Task brief
Starting at the first line of the data below, repeat each line word for word up to and including the line with "black spinning top: [146,254,195,308]".

Excerpted data: Begin

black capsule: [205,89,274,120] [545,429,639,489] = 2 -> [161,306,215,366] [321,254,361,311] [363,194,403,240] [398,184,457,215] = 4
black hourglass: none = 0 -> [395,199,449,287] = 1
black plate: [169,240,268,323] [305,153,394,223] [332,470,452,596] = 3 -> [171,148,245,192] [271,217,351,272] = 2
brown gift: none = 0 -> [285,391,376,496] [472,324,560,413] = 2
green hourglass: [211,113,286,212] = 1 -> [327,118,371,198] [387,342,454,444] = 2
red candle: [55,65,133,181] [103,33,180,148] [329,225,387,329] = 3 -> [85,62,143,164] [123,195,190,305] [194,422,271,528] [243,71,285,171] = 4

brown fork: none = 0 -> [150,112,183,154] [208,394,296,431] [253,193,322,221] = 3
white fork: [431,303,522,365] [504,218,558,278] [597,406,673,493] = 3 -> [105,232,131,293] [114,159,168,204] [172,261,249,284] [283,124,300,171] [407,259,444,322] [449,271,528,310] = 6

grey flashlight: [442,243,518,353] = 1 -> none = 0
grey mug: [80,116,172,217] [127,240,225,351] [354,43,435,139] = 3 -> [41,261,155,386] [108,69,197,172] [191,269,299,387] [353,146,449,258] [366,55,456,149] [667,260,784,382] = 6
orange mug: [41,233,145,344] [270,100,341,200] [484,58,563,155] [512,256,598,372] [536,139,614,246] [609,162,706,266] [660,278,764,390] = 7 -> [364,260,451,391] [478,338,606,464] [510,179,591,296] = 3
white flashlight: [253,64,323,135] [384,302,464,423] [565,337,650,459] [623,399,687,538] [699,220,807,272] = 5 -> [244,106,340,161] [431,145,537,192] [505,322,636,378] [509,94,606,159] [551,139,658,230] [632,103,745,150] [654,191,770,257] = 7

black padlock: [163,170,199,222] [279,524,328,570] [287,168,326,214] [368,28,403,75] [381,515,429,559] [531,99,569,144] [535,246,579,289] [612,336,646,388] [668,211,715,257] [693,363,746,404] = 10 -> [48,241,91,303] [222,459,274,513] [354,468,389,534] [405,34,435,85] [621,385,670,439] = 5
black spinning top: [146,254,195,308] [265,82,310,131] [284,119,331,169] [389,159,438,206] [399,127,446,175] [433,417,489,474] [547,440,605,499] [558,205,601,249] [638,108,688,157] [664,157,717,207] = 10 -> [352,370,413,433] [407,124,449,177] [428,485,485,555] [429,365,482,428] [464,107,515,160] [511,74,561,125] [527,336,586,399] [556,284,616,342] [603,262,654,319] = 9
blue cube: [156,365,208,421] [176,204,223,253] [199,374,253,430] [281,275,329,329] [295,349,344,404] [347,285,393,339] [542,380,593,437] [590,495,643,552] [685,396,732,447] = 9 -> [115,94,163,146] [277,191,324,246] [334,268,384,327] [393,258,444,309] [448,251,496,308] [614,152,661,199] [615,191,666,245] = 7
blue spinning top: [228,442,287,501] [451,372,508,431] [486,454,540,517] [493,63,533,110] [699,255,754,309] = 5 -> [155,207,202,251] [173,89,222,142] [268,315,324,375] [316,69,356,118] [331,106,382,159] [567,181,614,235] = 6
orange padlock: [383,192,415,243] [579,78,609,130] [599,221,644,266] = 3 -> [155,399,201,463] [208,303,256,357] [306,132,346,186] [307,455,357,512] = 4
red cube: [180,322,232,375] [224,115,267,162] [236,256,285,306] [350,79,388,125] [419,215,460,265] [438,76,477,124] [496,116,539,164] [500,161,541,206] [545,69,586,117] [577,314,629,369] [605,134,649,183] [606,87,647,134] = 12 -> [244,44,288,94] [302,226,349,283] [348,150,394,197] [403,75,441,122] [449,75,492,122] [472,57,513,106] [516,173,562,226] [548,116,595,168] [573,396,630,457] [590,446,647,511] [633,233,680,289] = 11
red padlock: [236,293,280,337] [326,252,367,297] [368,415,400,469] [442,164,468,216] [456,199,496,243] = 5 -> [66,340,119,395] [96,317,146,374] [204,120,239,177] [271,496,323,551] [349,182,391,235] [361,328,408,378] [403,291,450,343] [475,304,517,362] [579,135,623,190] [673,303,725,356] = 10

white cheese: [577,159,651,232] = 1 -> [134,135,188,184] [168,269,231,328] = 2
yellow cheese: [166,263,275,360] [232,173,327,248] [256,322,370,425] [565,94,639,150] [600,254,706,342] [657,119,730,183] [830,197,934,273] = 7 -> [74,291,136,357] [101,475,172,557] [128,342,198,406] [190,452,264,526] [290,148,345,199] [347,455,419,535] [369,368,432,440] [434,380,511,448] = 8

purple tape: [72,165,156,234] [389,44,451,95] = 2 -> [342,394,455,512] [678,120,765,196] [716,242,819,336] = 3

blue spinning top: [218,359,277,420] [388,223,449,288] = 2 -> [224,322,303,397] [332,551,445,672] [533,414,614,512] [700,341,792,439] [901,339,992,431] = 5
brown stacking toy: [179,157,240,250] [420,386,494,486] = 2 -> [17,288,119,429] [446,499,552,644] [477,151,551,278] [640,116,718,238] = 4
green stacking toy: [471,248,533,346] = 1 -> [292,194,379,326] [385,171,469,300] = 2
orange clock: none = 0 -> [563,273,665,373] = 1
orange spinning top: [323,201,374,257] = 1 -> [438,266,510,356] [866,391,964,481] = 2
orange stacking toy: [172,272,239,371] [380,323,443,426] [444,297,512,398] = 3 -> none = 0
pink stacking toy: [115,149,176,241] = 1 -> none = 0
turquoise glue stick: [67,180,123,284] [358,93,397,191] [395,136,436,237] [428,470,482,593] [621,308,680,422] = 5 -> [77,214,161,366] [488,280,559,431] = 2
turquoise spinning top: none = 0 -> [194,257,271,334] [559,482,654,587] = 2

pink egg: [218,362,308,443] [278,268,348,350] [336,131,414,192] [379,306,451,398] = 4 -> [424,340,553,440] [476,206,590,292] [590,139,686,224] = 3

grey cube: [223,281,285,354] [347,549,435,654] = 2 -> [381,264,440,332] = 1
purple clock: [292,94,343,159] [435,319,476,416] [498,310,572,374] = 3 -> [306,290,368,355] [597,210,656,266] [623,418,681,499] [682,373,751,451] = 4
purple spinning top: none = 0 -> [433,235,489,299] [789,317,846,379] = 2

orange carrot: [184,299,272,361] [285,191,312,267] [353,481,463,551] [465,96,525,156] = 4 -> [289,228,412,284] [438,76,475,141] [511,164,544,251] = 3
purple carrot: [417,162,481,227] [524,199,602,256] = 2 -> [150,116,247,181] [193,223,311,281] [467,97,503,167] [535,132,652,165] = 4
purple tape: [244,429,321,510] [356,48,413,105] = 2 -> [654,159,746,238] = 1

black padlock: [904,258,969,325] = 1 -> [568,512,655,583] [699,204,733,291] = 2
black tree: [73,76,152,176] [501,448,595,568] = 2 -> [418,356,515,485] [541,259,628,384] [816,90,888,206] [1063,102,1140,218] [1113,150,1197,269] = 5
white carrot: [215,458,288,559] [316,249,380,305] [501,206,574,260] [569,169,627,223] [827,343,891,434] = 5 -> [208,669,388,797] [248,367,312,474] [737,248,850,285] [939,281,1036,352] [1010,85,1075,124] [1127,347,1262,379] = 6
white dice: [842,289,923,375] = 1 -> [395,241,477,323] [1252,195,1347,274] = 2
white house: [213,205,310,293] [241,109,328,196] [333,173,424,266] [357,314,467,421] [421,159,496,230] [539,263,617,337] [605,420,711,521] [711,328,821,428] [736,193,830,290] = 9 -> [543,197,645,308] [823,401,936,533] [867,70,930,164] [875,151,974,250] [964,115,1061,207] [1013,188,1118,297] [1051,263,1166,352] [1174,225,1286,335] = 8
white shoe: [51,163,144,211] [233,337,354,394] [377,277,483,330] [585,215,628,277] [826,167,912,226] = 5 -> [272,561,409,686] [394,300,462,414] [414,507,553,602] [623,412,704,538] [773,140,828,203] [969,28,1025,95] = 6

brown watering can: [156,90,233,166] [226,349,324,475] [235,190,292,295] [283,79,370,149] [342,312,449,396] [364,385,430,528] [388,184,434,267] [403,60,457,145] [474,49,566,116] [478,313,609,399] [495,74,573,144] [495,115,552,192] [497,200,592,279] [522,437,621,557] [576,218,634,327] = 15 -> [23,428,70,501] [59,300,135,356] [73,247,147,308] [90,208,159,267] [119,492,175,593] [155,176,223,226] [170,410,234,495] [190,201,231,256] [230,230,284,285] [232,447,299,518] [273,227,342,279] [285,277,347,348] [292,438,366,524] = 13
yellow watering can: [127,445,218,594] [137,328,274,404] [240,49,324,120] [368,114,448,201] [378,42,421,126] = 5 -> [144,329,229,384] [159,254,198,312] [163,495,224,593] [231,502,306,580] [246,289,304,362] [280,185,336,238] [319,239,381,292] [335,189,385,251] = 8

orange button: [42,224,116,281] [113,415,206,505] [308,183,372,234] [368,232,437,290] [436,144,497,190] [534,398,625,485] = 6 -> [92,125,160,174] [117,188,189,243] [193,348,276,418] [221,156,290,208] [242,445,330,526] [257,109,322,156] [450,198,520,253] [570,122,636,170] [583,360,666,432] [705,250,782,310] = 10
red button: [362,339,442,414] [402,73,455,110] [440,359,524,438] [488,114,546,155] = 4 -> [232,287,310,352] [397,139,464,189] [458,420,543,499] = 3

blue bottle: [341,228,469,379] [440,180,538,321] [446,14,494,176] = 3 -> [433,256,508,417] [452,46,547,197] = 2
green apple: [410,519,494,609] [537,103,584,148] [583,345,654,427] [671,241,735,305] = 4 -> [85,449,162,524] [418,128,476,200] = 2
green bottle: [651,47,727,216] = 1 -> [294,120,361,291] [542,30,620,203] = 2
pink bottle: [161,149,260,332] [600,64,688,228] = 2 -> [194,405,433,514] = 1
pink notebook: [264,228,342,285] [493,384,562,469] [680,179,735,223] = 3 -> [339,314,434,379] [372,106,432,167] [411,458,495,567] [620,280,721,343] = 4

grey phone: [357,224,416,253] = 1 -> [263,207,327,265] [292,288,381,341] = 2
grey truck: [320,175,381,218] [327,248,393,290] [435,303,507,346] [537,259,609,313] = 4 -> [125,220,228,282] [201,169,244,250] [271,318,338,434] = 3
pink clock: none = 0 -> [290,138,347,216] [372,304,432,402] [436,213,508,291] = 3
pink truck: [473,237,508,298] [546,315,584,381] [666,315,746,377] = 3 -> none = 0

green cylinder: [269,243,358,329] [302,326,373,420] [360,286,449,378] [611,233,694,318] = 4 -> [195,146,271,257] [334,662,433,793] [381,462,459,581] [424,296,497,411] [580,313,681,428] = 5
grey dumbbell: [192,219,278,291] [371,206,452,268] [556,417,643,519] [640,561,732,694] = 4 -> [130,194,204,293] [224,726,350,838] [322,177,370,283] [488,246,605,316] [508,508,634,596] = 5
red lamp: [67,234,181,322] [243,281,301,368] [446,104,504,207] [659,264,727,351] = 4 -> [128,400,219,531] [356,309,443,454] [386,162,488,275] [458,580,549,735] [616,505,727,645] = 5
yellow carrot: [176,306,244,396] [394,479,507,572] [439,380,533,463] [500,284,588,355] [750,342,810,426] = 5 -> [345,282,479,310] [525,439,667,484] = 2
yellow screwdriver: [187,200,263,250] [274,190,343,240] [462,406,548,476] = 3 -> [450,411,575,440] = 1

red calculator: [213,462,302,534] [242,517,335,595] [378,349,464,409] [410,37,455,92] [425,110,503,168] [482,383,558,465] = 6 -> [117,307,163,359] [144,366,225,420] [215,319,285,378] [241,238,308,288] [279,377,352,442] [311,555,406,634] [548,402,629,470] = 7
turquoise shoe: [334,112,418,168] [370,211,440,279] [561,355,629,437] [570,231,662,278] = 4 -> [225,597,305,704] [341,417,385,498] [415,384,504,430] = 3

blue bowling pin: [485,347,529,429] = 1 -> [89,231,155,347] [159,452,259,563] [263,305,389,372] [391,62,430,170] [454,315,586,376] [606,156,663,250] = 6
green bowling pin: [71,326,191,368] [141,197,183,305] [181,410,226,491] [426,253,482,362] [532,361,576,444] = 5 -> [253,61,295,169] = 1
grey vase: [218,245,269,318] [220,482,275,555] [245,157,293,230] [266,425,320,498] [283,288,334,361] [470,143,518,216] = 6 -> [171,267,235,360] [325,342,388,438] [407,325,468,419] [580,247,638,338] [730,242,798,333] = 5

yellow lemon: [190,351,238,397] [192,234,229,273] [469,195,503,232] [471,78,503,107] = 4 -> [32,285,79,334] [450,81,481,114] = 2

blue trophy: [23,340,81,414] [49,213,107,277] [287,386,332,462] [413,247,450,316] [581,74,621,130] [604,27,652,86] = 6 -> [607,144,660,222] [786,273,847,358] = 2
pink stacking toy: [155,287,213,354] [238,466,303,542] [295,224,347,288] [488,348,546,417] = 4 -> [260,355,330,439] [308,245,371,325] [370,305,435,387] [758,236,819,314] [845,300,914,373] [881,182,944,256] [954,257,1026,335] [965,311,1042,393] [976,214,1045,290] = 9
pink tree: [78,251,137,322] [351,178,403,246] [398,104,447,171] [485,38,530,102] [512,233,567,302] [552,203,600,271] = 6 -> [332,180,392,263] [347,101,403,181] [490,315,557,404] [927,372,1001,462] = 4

Excerpted data: End

Task answer
black capsule: [205,89,274,120] [545,429,639,489] = 2 -> [161,306,215,366] [321,254,361,311] [363,194,403,240] [398,184,457,215] = 4
black hourglass: none = 0 -> [395,199,449,287] = 1
black plate: [169,240,268,323] [305,153,394,223] [332,470,452,596] = 3 -> [171,148,245,192] [271,217,351,272] = 2
brown gift: none = 0 -> [285,391,376,496] [472,324,560,413] = 2
green hourglass: [211,113,286,212] = 1 -> [327,118,371,198] [387,342,454,444] = 2
red candle: [55,65,133,181] [103,33,180,148] [329,225,387,329] = 3 -> [85,62,143,164] [123,195,190,305] [194,422,271,528] [243,71,285,171] = 4

brown fork: none = 0 -> [150,112,183,154] [208,394,296,431] [253,193,322,221] = 3
white fork: [431,303,522,365] [504,218,558,278] [597,406,673,493] = 3 -> [105,232,131,293] [114,159,168,204] [172,261,249,284] [283,124,300,171] [407,259,444,322] [449,271,528,310] = 6

grey flashlight: [442,243,518,353] = 1 -> none = 0
grey mug: [80,116,172,217] [127,240,225,351] [354,43,435,139] = 3 -> [41,261,155,386] [108,69,197,172] [191,269,299,387] [353,146,449,258] [366,55,456,149] [667,260,784,382] = 6
orange mug: [41,233,145,344] [270,100,341,200] [484,58,563,155] [512,256,598,372] [536,139,614,246] [609,162,706,266] [660,278,764,390] = 7 -> [364,260,451,391] [478,338,606,464] [510,179,591,296] = 3
white flashlight: [253,64,323,135] [384,302,464,423] [565,337,650,459] [623,399,687,538] [699,220,807,272] = 5 -> [244,106,340,161] [431,145,537,192] [505,322,636,378] [509,94,606,159] [551,139,658,230] [632,103,745,150] [654,191,770,257] = 7

black padlock: [163,170,199,222] [279,524,328,570] [287,168,326,214] [368,28,403,75] [381,515,429,559] [531,99,569,144] [535,246,579,289] [612,336,646,388] [668,211,715,257] [693,363,746,404] = 10 -> [48,241,91,303] [222,459,274,513] [354,468,389,534] [405,34,435,85] [621,385,670,439] = 5
black spinning top: [146,254,195,308] [265,82,310,131] [284,119,331,169] [389,159,438,206] [399,127,446,175] [433,417,489,474] [547,440,605,499] [558,205,601,249] [638,108,688,157] [664,157,717,207] = 10 -> [352,370,413,433] [407,124,449,177] [428,485,485,555] [429,365,482,428] [464,107,515,160] [511,74,561,125] [527,336,586,399] [556,284,616,342] [603,262,654,319] = 9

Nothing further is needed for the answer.